**What you should do:**
Repeat the listing below line by line, exactly, leaving its pictures behind.

**Records for processing:**
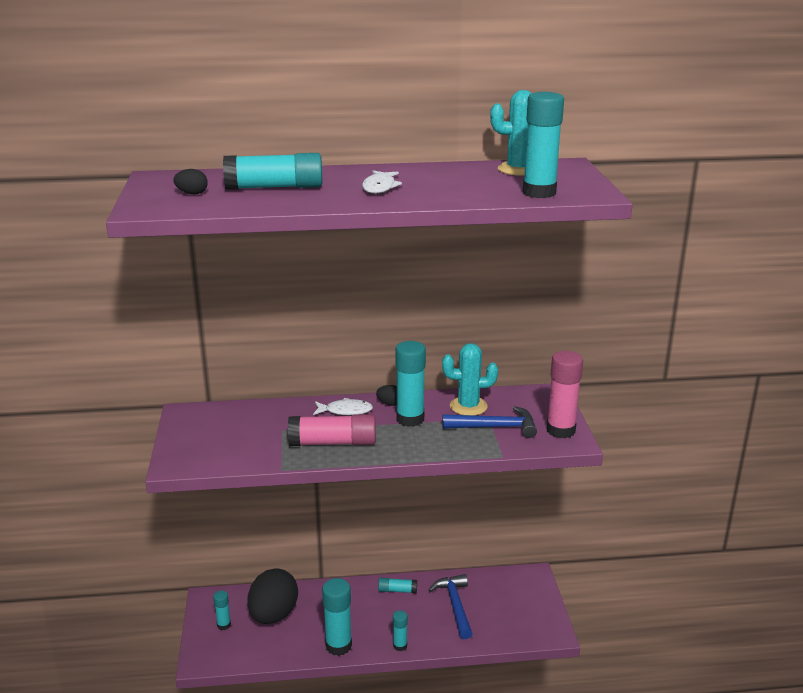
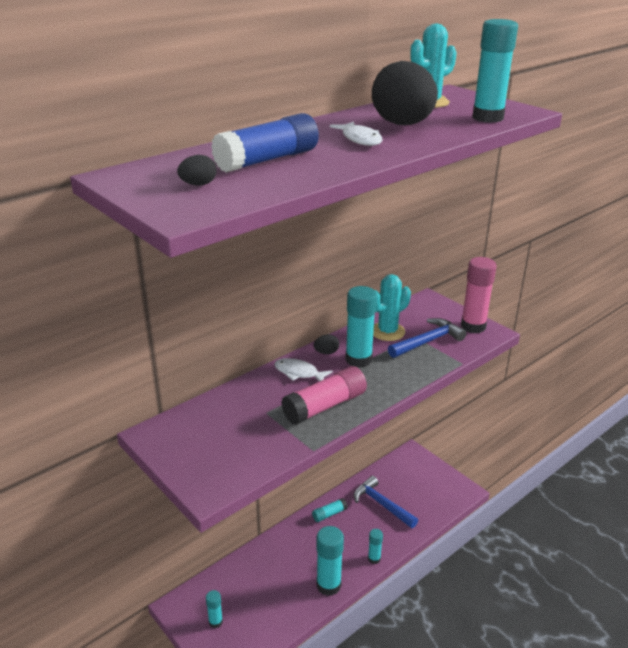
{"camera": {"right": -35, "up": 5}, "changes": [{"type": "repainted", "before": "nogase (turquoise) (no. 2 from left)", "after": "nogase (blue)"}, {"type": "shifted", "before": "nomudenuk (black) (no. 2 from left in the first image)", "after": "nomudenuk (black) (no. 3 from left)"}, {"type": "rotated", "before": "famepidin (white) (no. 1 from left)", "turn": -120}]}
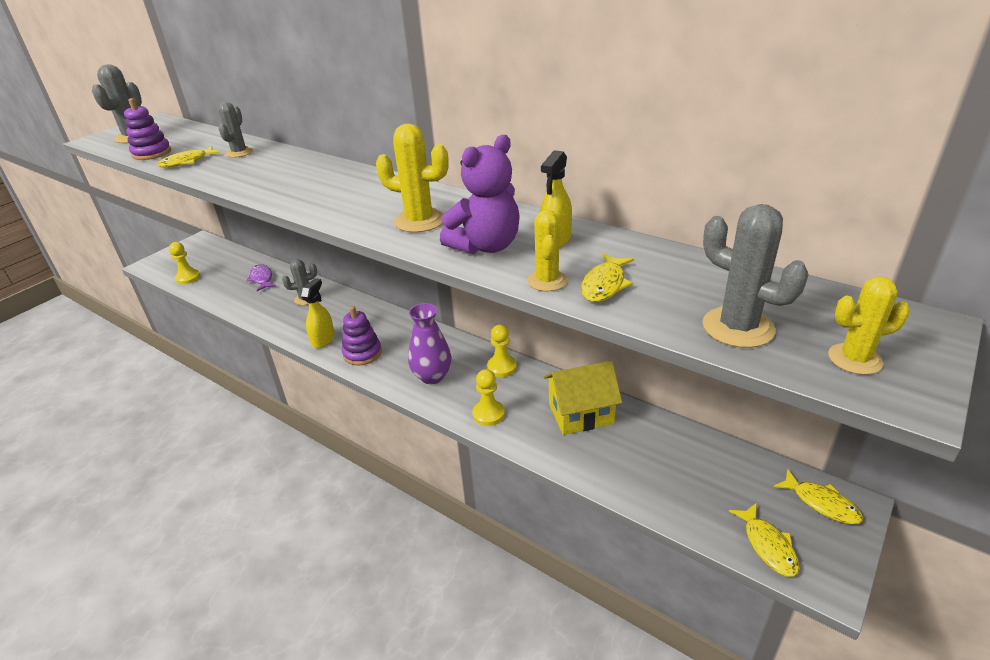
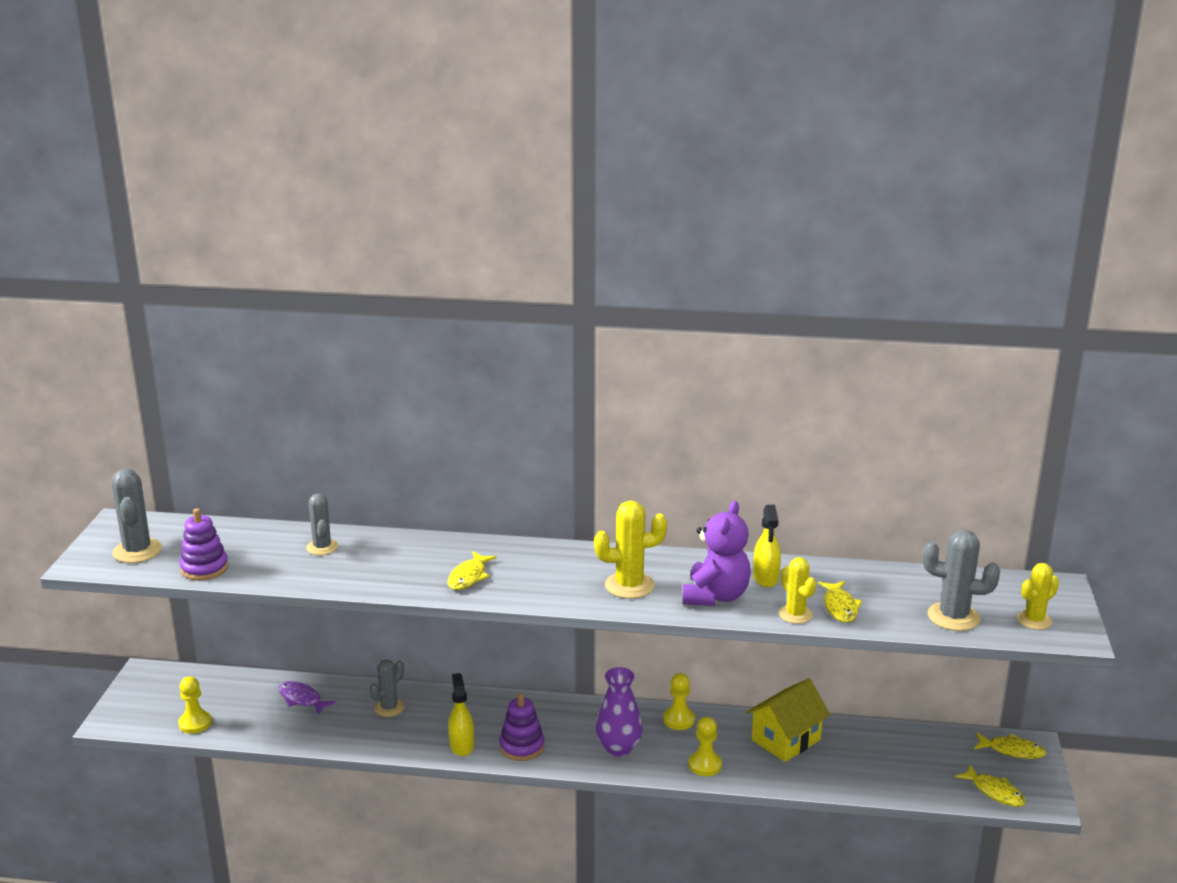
{"camera": {"right": -30, "up": -10}, "changes": [{"type": "shifted", "before": "famepidin (yellow) (no. 1 from left)"}]}
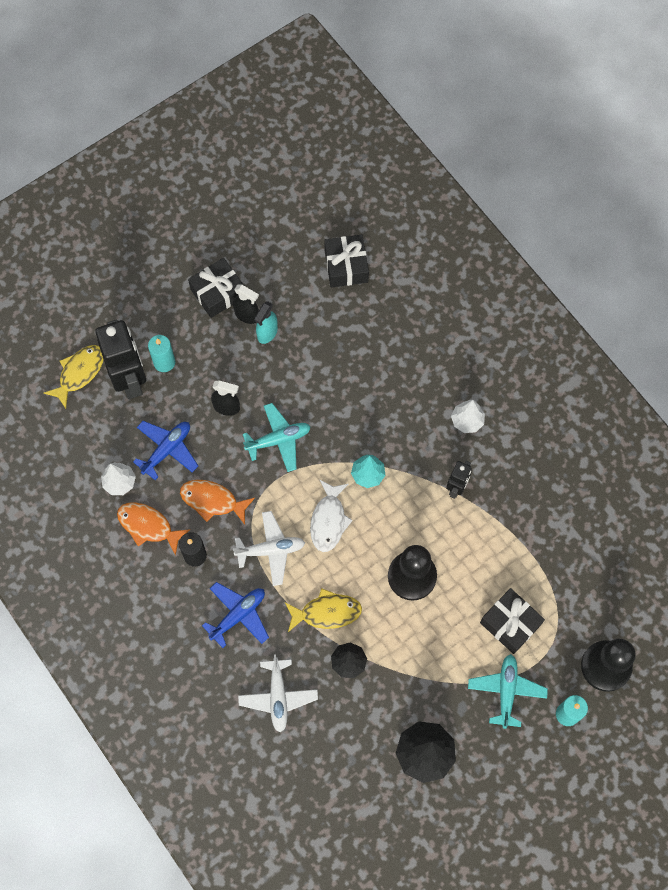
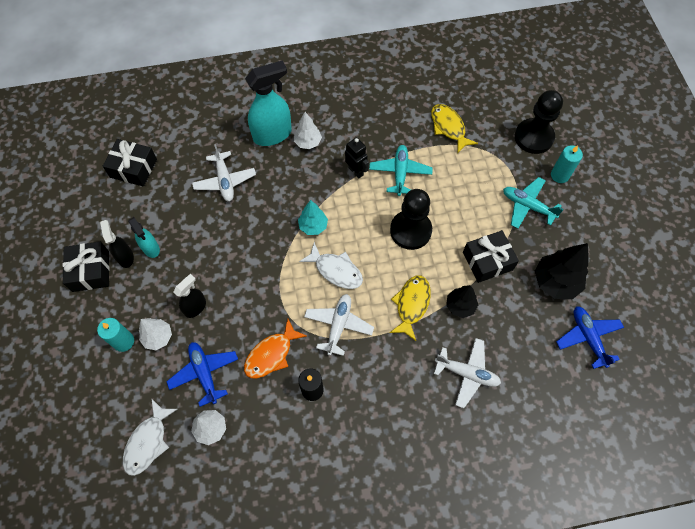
{"camera": {"right": -65, "up": -5}, "changes": [{"type": "shifted", "before": "famepidin (yellow) (no. 1 from left in the first image)", "after": "famepidin (yellow) (no. 2 from left)"}, {"type": "gone", "before": "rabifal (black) (no. 1 from left)"}, {"type": "gone", "before": "famepidin (orange) (no. 1 from left)"}, {"type": "shifted", "before": "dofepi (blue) (no. 2 from left)"}, {"type": "rotated", "before": "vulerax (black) (no. 2 from left in the first image)", "turn": -75}, {"type": "shifted", "before": "dofepi (turquoise) (no. 1 from left)"}, {"type": "shifted", "before": "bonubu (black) (no. 3 from left)"}, {"type": "new", "after": "famepidin (white) (no. 1 from left)"}, {"type": "new", "after": "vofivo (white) (no. 1 from left)"}, {"type": "new", "after": "dofepi (white) (no. 1 from left)"}, {"type": "new", "after": "vulerax (turquoise) (no. 2 from left)"}]}
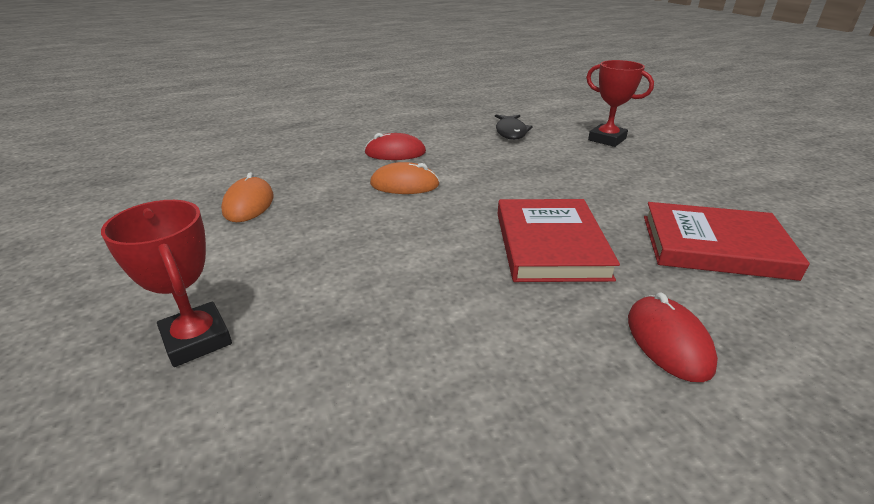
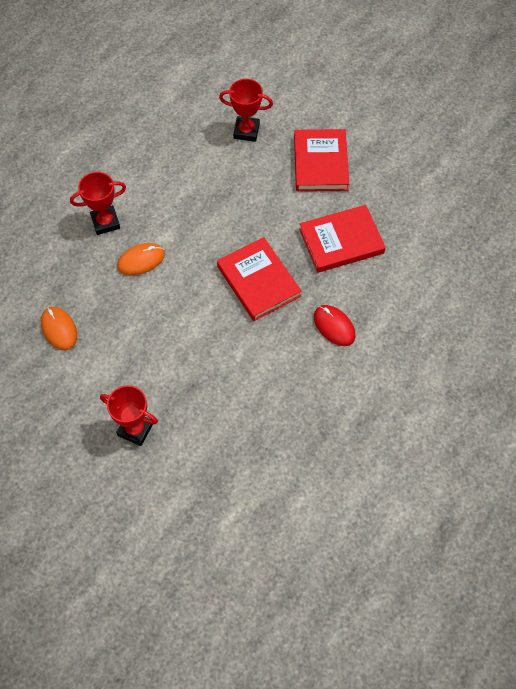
{"camera": {"right": -30, "up": 30}, "changes": [{"type": "swapped", "before": "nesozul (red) (no. 1 from left)", "after": "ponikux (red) (no. 1 from left)"}, {"type": "gone", "before": "famepidin (black)"}, {"type": "new", "after": "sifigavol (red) (no. 2 from left)"}]}
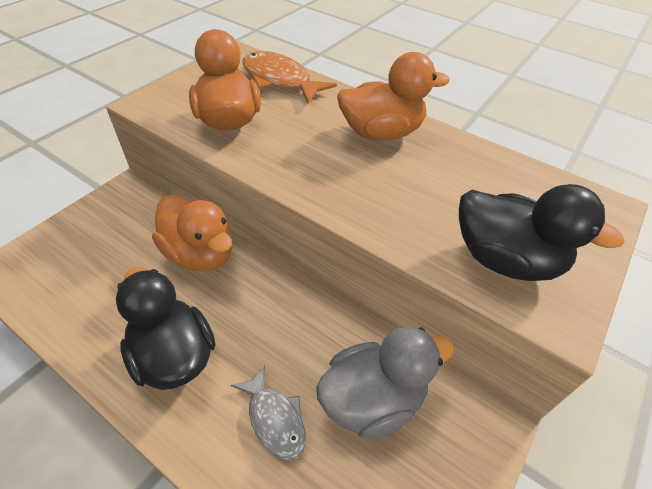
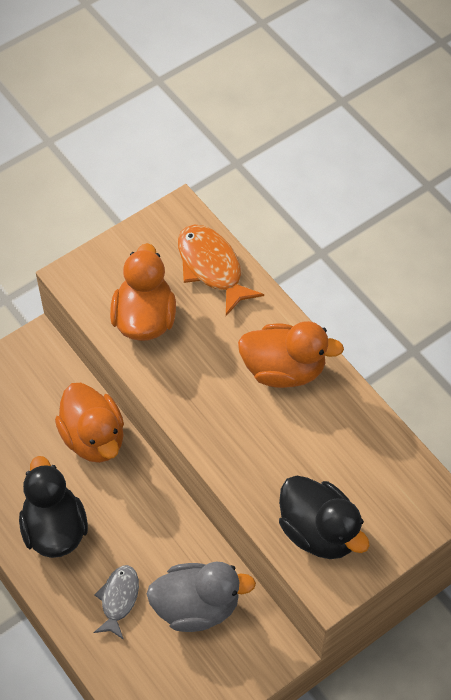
{"camera": {"right": 20, "up": 10}, "changes": [{"type": "rotated", "before": "famepidin (grey)", "turn": -150}]}
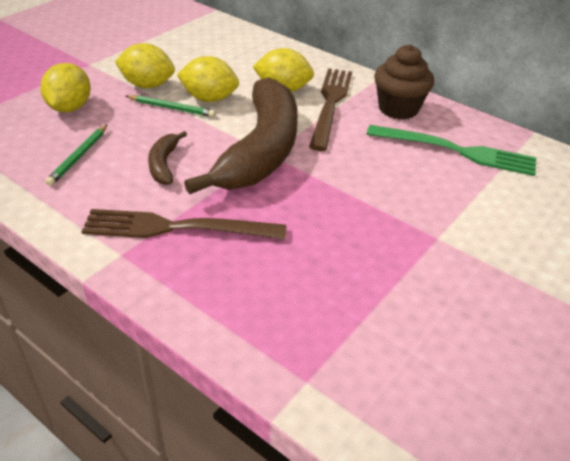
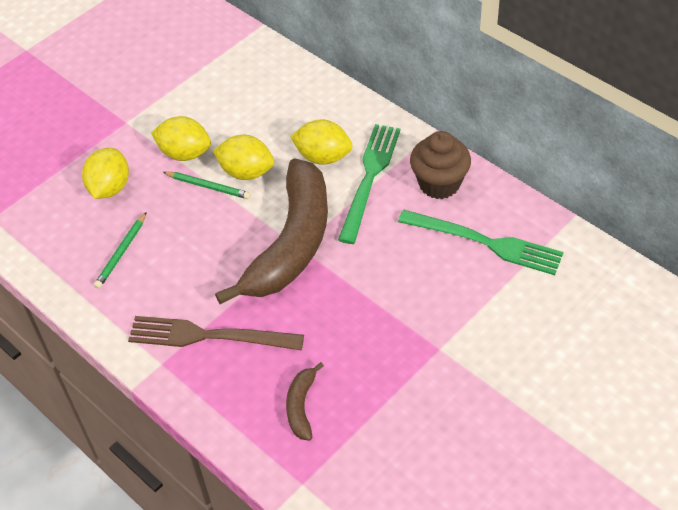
{"camera": {"right": 10, "up": 10}, "changes": [{"type": "shifted", "before": "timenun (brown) (no. 1 from left in the first image)", "after": "timenun (brown) (no. 2 from left)"}, {"type": "repainted", "before": "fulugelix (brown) (no. 2 from left)", "after": "fulugelix (green) (no. 1 from left)"}]}
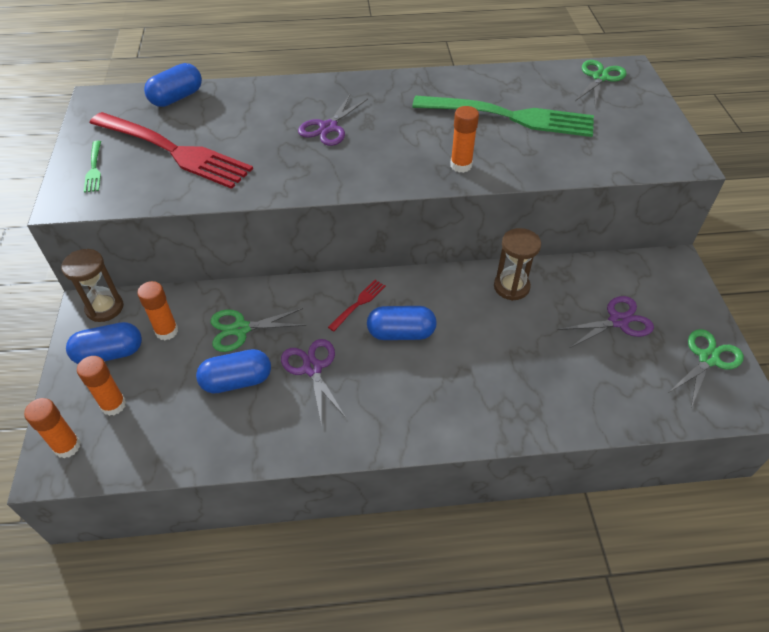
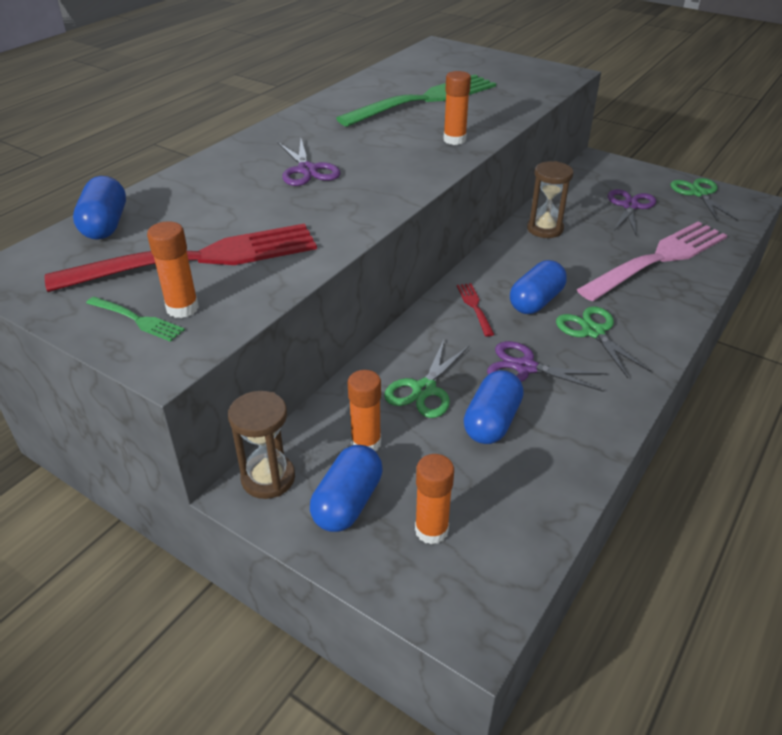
{"camera": {"right": -50, "up": -10}, "changes": [{"type": "shifted", "before": "nogase (orange) (no. 1 from left)"}, {"type": "shifted", "before": "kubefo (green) (no. 2 from left)"}, {"type": "new", "after": "fulugelix (pink)"}]}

**Solution to this exercise:**
{"camera": {"right": -35, "up": 5}, "changes": [{"type": "repainted", "before": "nogase (turquoise) (no. 2 from left)", "after": "nogase (blue)"}, {"type": "shifted", "before": "nomudenuk (black) (no. 2 from left in the first image)", "after": "nomudenuk (black) (no. 3 from left)"}, {"type": "rotated", "before": "famepidin (white) (no. 1 from left)", "turn": -120}]}
{"camera": {"right": -30, "up": -10}, "changes": [{"type": "shifted", "before": "famepidin (yellow) (no. 1 from left)"}]}
{"camera": {"right": -65, "up": -5}, "changes": [{"type": "shifted", "before": "famepidin (yellow) (no. 1 from left in the first image)", "after": "famepidin (yellow) (no. 2 from left)"}, {"type": "gone", "before": "rabifal (black) (no. 1 from left)"}, {"type": "gone", "before": "famepidin (orange) (no. 1 from left)"}, {"type": "shifted", "before": "dofepi (blue) (no. 2 from left)"}, {"type": "rotated", "before": "vulerax (black) (no. 2 from left in the first image)", "turn": -75}, {"type": "shifted", "before": "dofepi (turquoise) (no. 1 from left)"}, {"type": "shifted", "before": "bonubu (black) (no. 3 from left)"}, {"type": "new", "after": "famepidin (white) (no. 1 from left)"}, {"type": "new", "after": "vofivo (white) (no. 1 from left)"}, {"type": "new", "after": "dofepi (white) (no. 1 from left)"}, {"type": "new", "after": "vulerax (turquoise) (no. 2 from left)"}]}
{"camera": {"right": -30, "up": 30}, "changes": [{"type": "swapped", "before": "nesozul (red) (no. 1 from left)", "after": "ponikux (red) (no. 1 from left)"}, {"type": "gone", "before": "famepidin (black)"}, {"type": "new", "after": "sifigavol (red) (no. 2 from left)"}]}
{"camera": {"right": 20, "up": 10}, "changes": [{"type": "rotated", "before": "famepidin (grey)", "turn": -150}]}
{"camera": {"right": 10, "up": 10}, "changes": [{"type": "shifted", "before": "timenun (brown) (no. 1 from left in the first image)", "after": "timenun (brown) (no. 2 from left)"}, {"type": "repainted", "before": "fulugelix (brown) (no. 2 from left)", "after": "fulugelix (green) (no. 1 from left)"}]}
{"camera": {"right": -50, "up": -10}, "changes": [{"type": "shifted", "before": "nogase (orange) (no. 1 from left)"}, {"type": "shifted", "before": "kubefo (green) (no. 2 from left)"}, {"type": "new", "after": "fulugelix (pink)"}]}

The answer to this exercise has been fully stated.